Object displacement listings
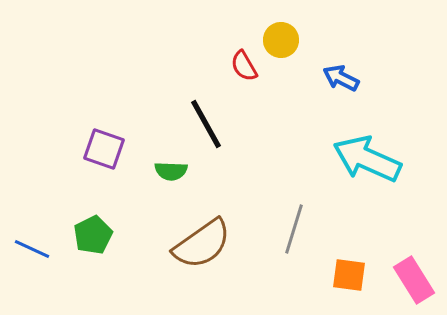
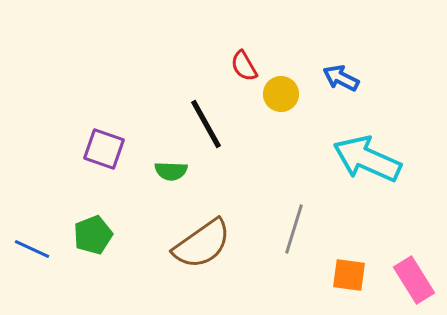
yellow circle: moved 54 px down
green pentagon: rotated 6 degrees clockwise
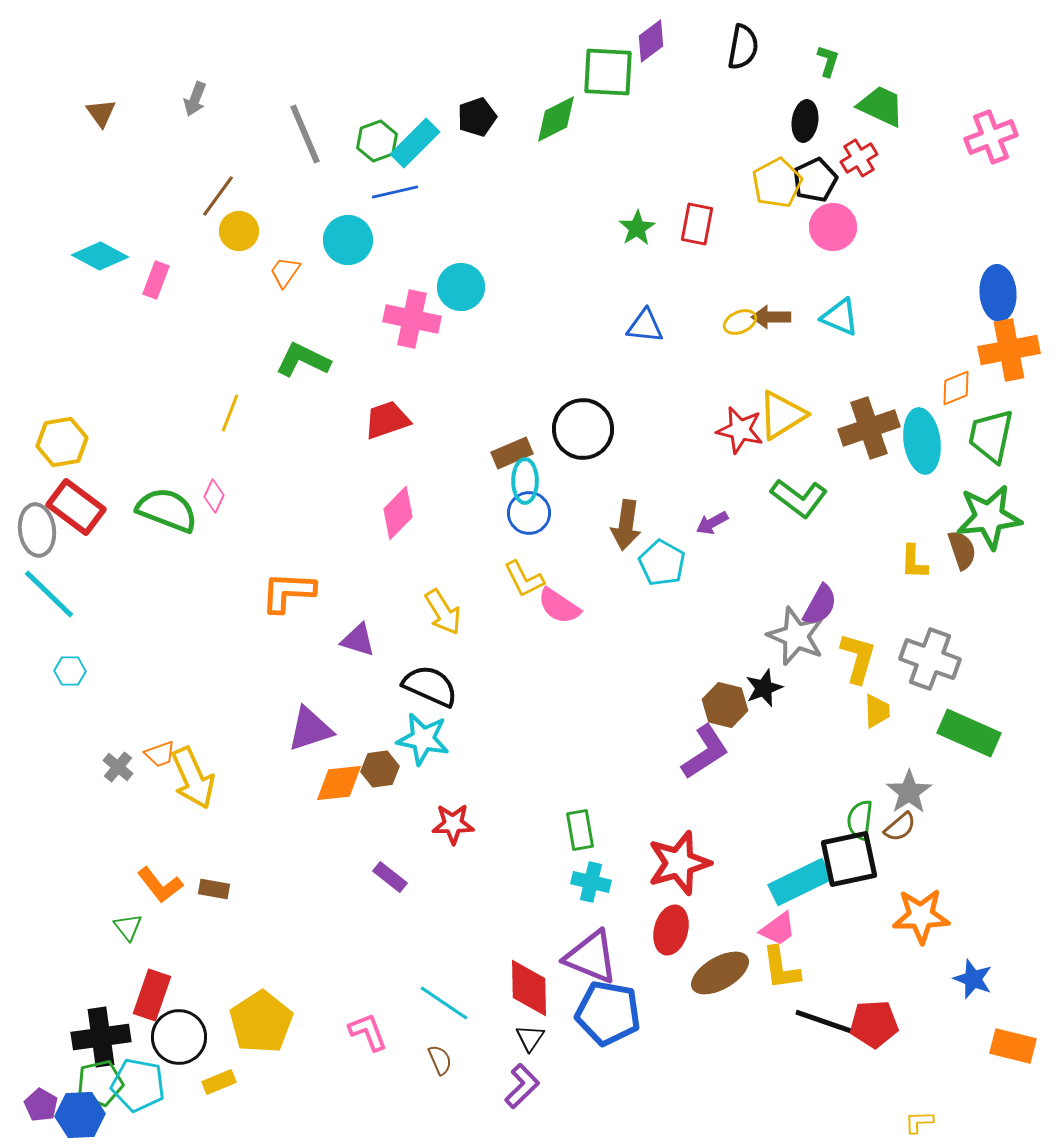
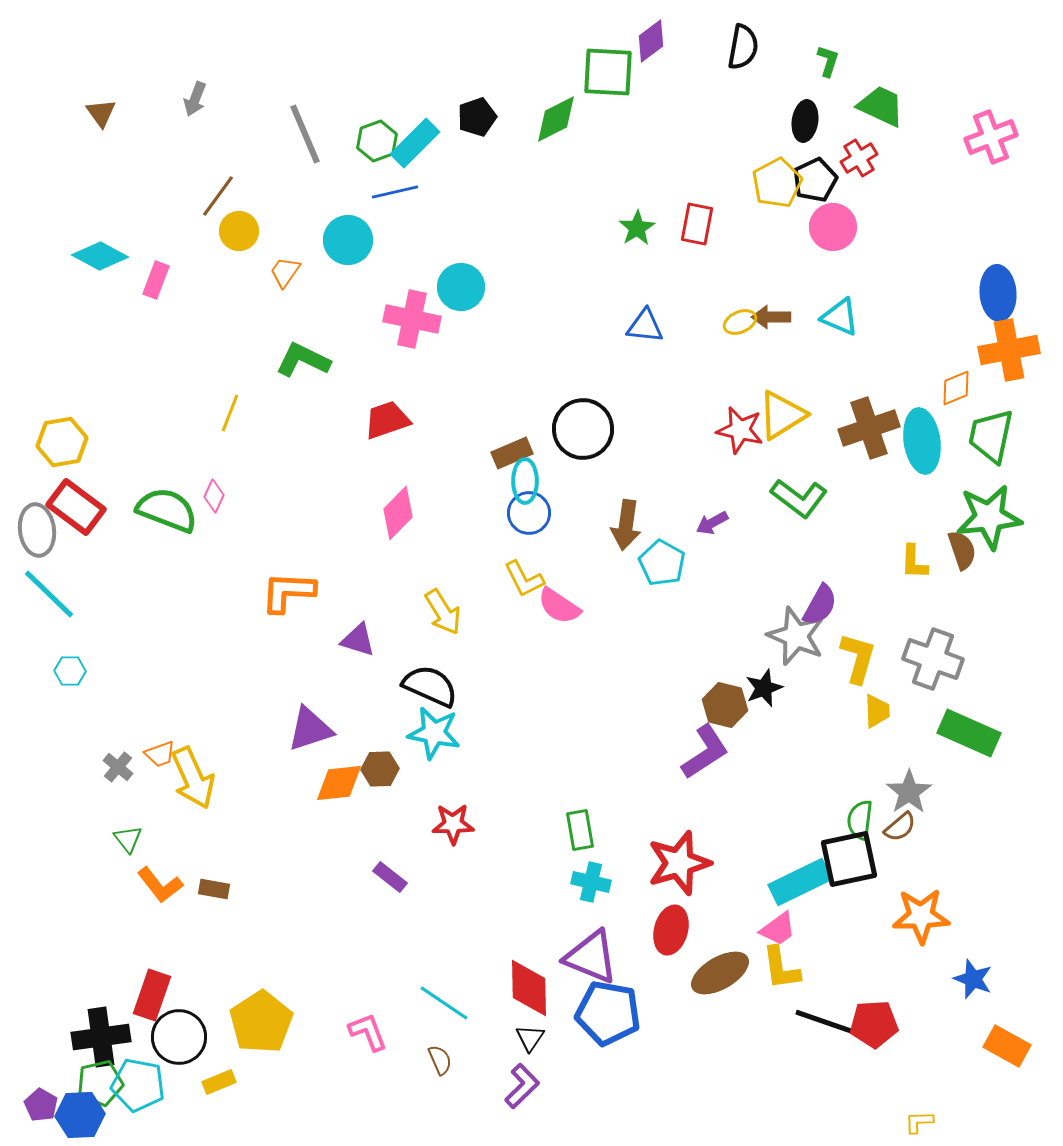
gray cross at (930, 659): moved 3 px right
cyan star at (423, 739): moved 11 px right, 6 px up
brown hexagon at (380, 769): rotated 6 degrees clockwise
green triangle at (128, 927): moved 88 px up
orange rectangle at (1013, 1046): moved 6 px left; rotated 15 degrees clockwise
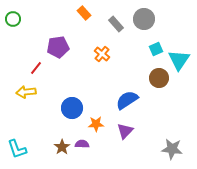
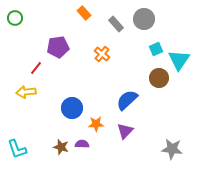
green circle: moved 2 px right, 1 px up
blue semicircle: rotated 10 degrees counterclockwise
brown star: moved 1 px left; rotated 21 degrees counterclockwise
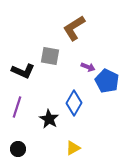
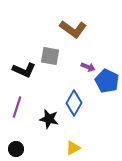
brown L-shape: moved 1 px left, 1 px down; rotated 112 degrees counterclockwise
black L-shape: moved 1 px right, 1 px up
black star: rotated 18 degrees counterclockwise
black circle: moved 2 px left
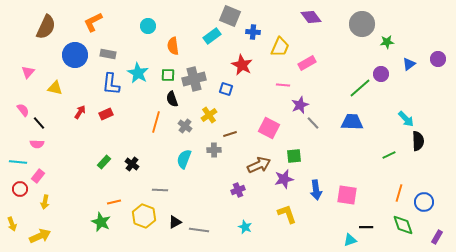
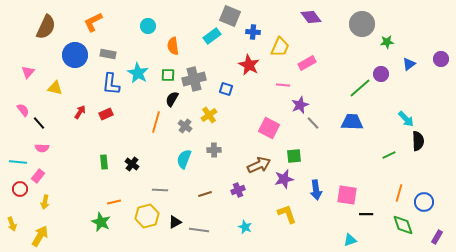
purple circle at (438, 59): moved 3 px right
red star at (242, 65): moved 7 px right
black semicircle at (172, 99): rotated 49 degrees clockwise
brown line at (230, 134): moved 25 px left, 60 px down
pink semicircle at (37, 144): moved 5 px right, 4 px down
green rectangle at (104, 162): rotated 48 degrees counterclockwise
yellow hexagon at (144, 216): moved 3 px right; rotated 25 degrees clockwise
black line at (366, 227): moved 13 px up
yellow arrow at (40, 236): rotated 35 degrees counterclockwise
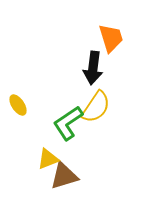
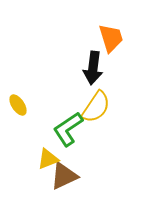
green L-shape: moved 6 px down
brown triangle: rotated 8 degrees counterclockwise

§ **WORK REQUIRED**: If the records contain pictures, skip them, and transcribe exactly every line from the one with "green rectangle at" through the last line.

§ **ANSWER TO THIS EXERCISE**:
green rectangle at (104, 162): rotated 48 degrees counterclockwise
yellow hexagon at (144, 216): moved 3 px right; rotated 25 degrees clockwise
black line at (366, 227): moved 13 px up
yellow arrow at (40, 236): rotated 35 degrees counterclockwise
green L-shape: moved 6 px down
brown triangle: rotated 8 degrees counterclockwise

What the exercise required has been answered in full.